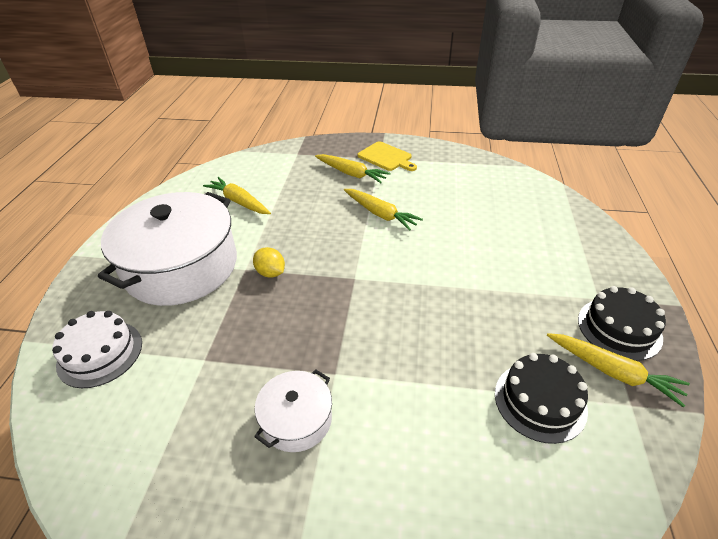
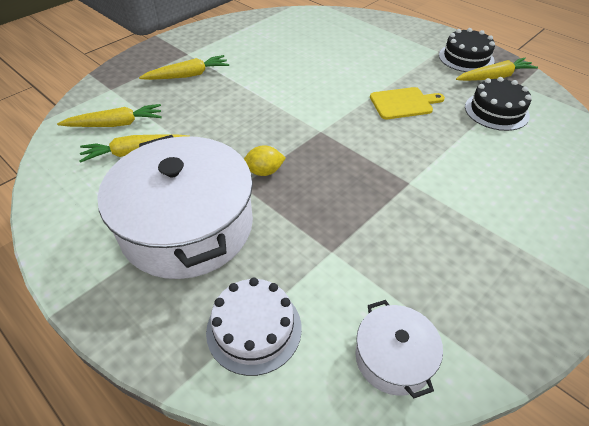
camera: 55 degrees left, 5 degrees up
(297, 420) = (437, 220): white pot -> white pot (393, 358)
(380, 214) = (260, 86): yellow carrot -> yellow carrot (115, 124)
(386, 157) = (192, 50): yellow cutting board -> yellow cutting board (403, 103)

--------------------------------------------------

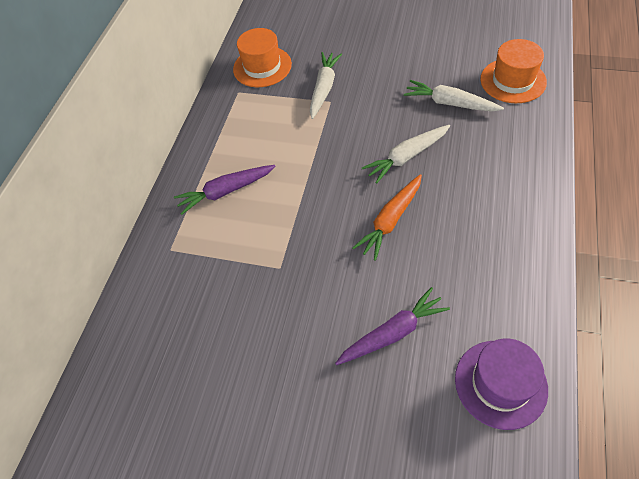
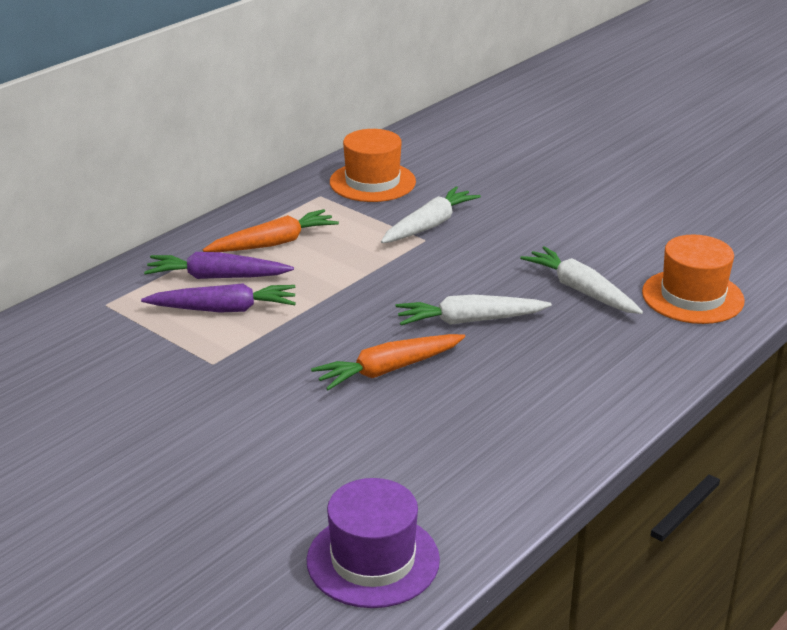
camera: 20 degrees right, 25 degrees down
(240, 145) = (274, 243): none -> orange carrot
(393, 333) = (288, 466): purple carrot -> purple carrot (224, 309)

--------------------------------------------------

▸ ACTION ITEM:
Copy whichever lines of the records above contain the word "camera".

▸ ANSWER FOR THIS EXERCISE:
camera: 55 degrees left, 5 degrees up
camera: 20 degrees right, 25 degrees down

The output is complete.